What is expected:
Repeat only the lines below from the one containing "OLED3 pin SDA: GP14 -> GP18" through the one containing "SCALE3 pin GND: GND -> 3V3", inclusive, exactly as written.

Segment Start: Given data

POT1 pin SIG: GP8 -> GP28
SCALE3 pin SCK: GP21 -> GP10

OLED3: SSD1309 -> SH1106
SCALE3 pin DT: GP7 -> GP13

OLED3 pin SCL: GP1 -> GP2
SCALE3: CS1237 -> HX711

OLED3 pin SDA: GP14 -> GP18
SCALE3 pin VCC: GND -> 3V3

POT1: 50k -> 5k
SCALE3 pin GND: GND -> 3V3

Segment End: Given data
Segment Start: Given data

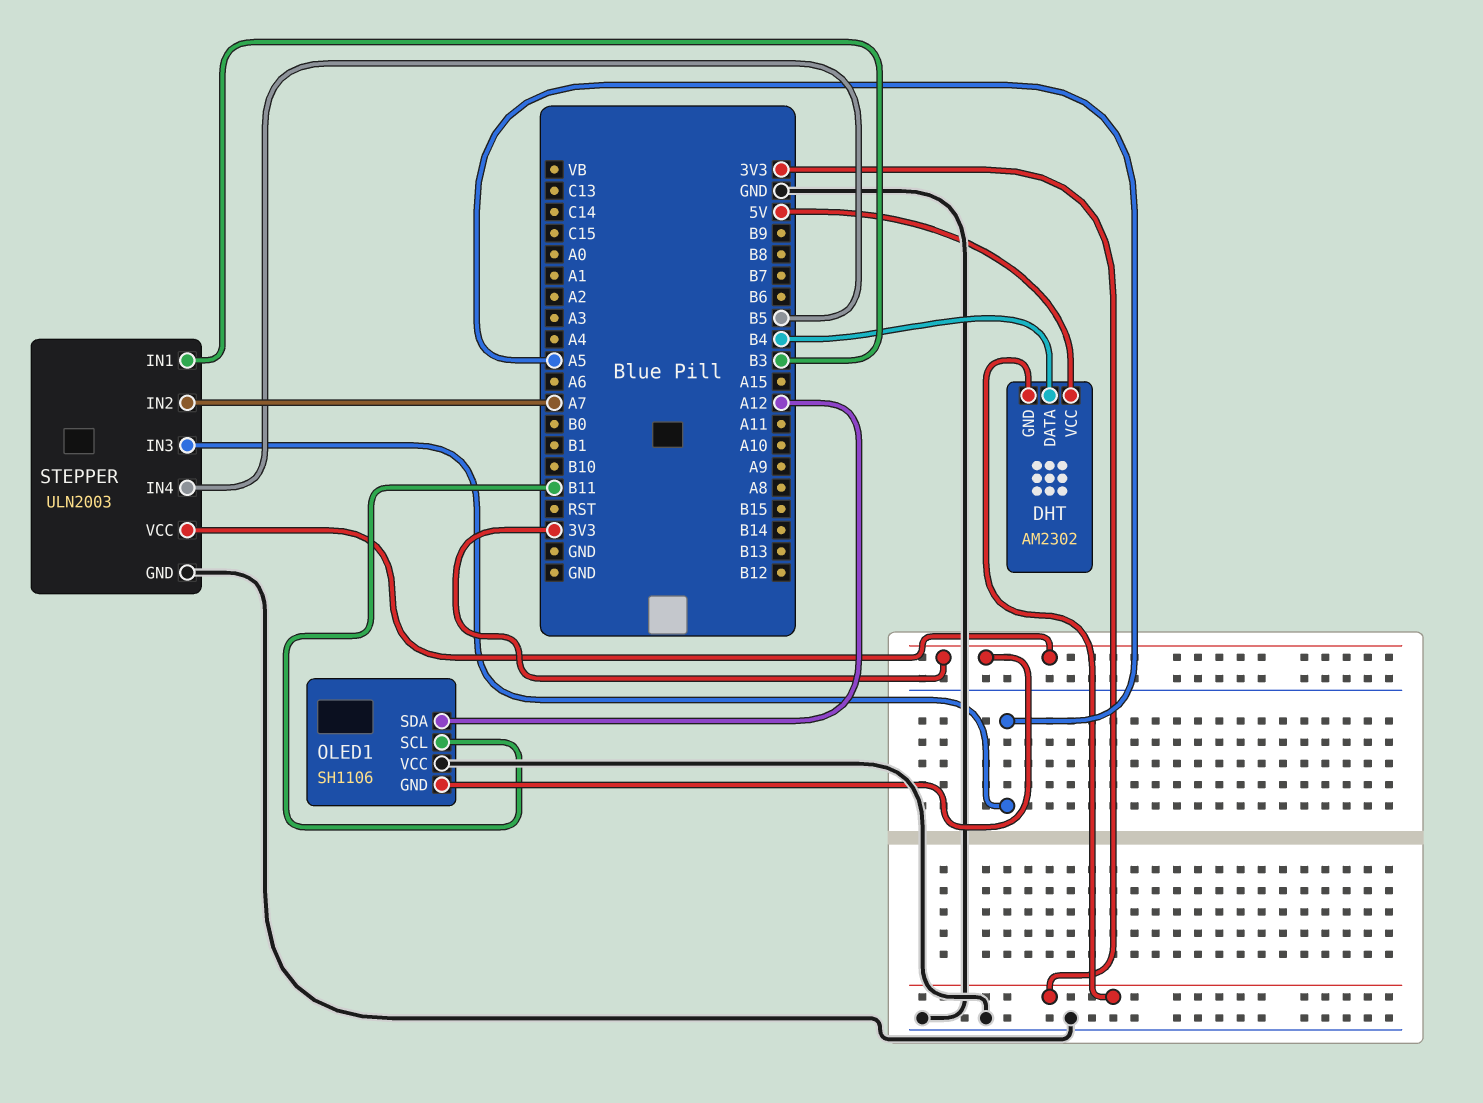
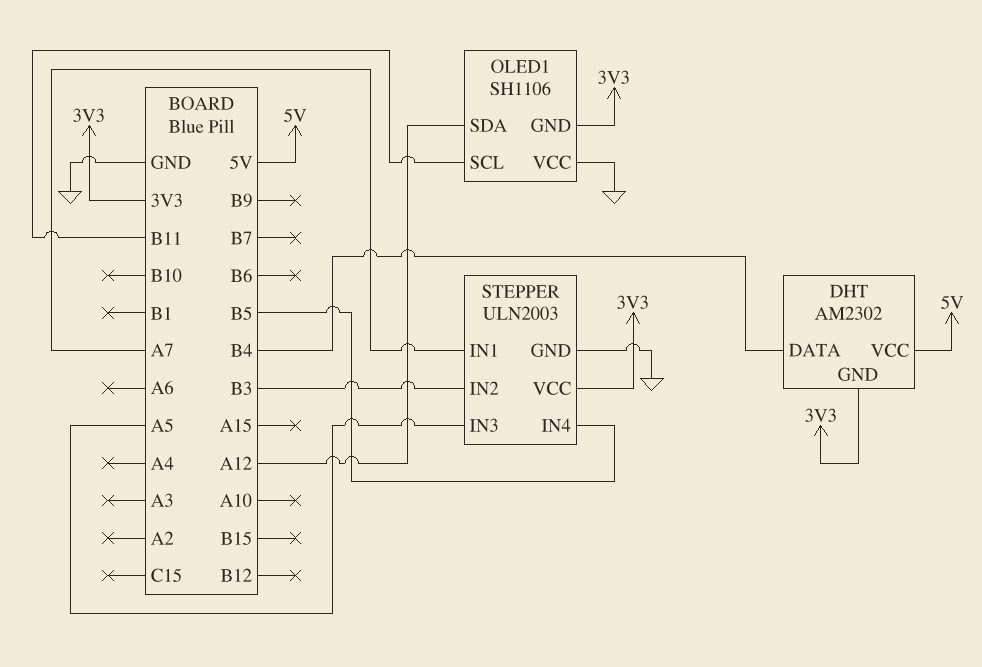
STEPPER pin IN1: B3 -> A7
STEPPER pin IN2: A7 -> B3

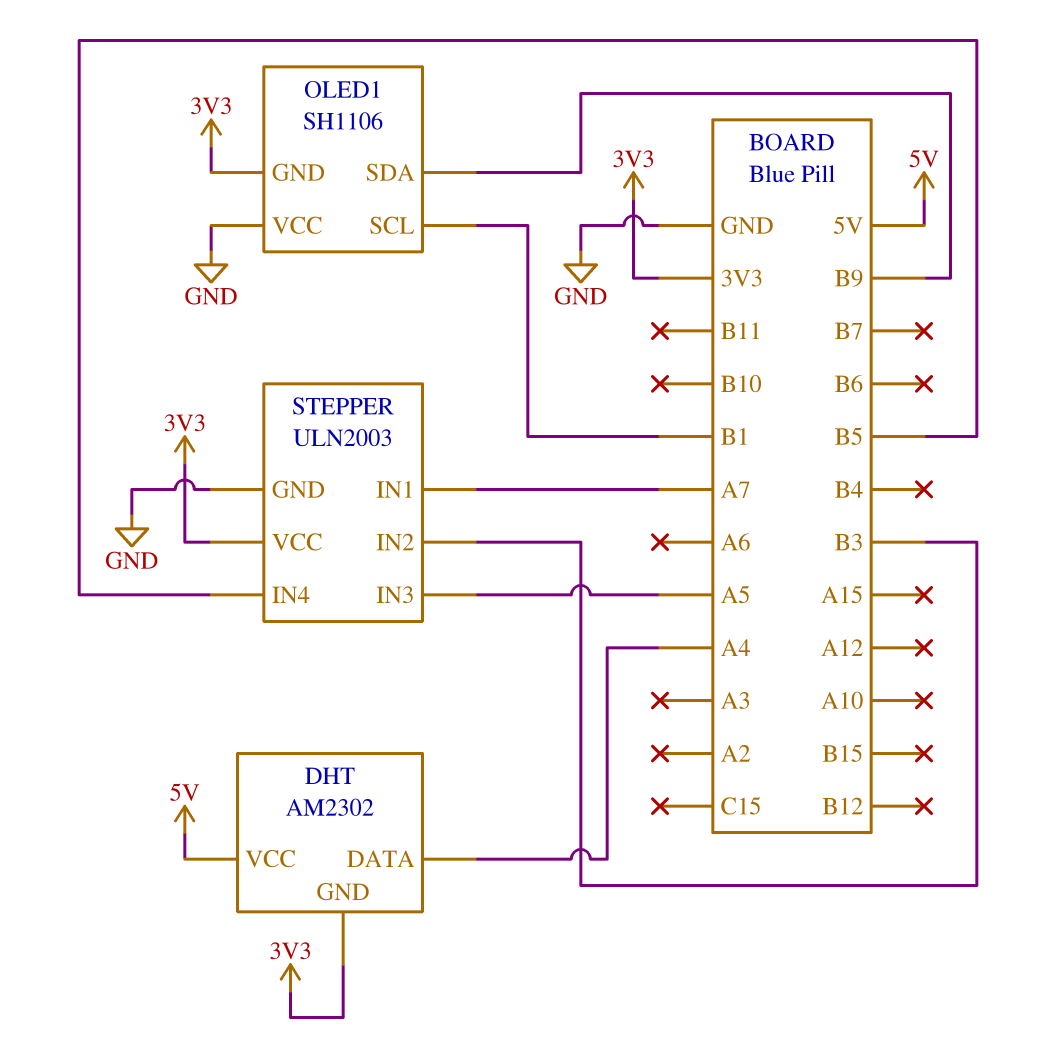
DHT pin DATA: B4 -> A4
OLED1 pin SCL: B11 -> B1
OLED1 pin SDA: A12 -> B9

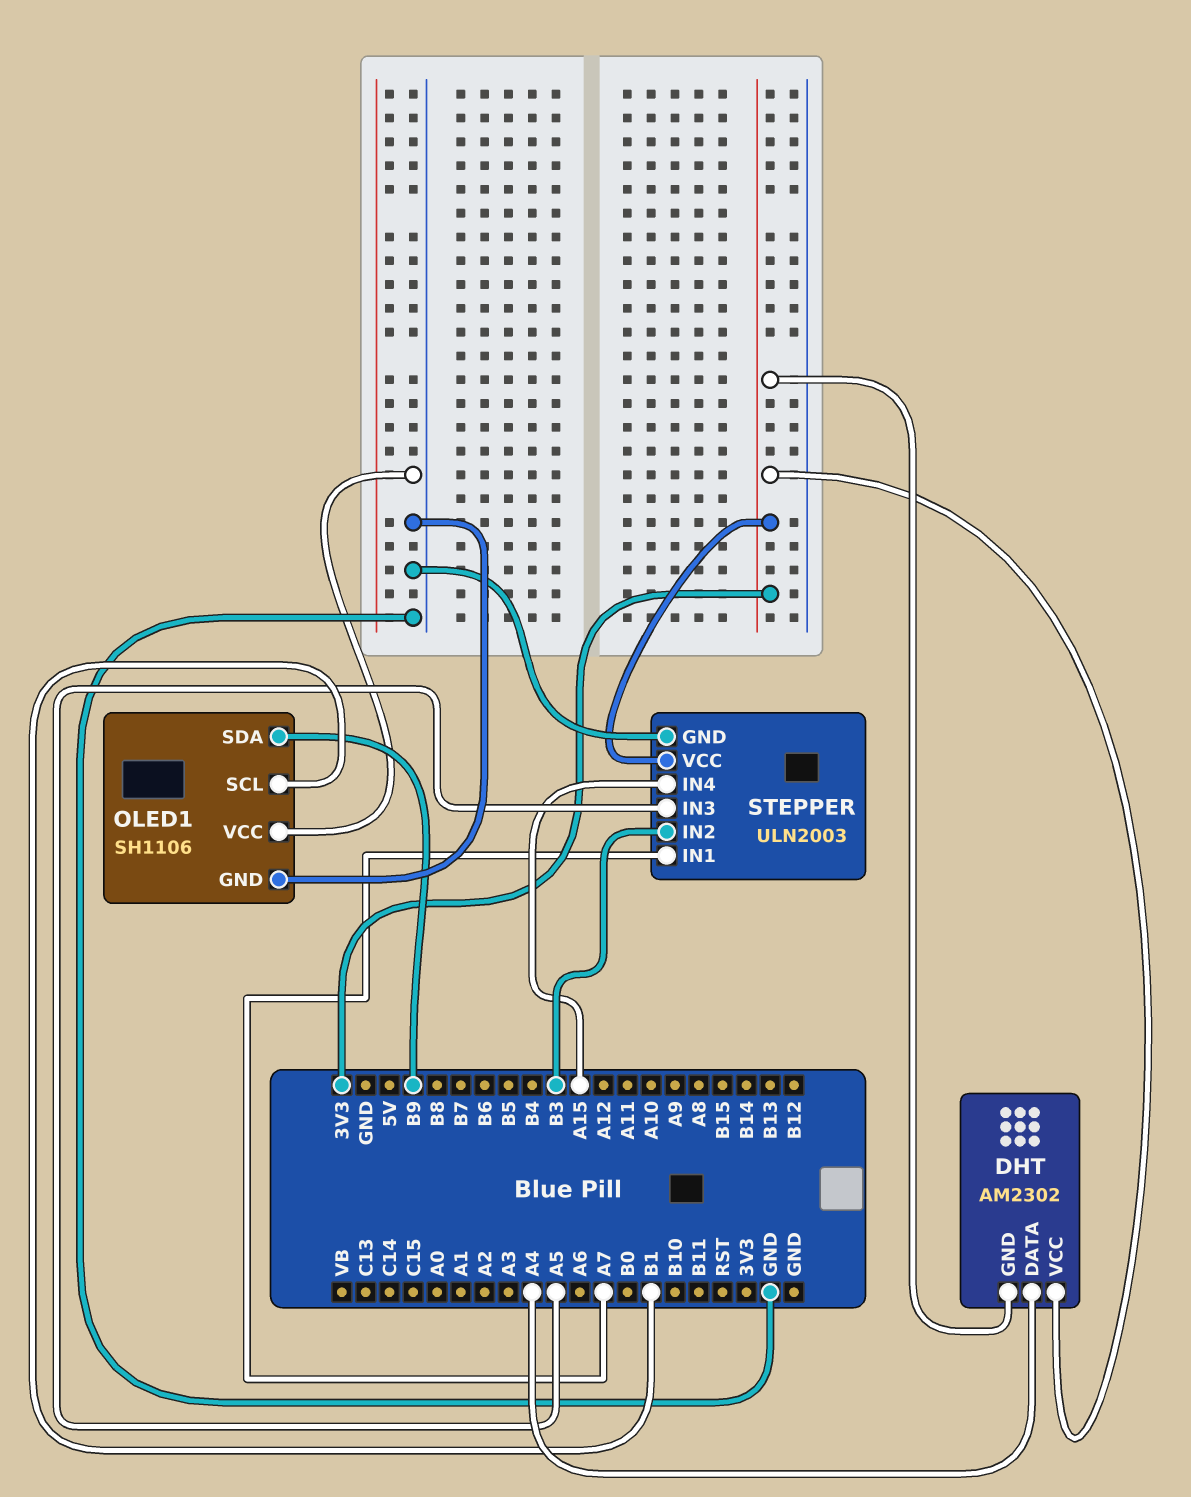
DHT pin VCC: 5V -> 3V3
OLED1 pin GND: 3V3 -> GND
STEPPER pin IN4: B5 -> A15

Segment End: Given data

Answer below:
OLED3 pin SDA: GP14 -> GP18
SCALE3 pin VCC: GND -> 3V3

POT1: 50k -> 5k
SCALE3 pin GND: GND -> 3V3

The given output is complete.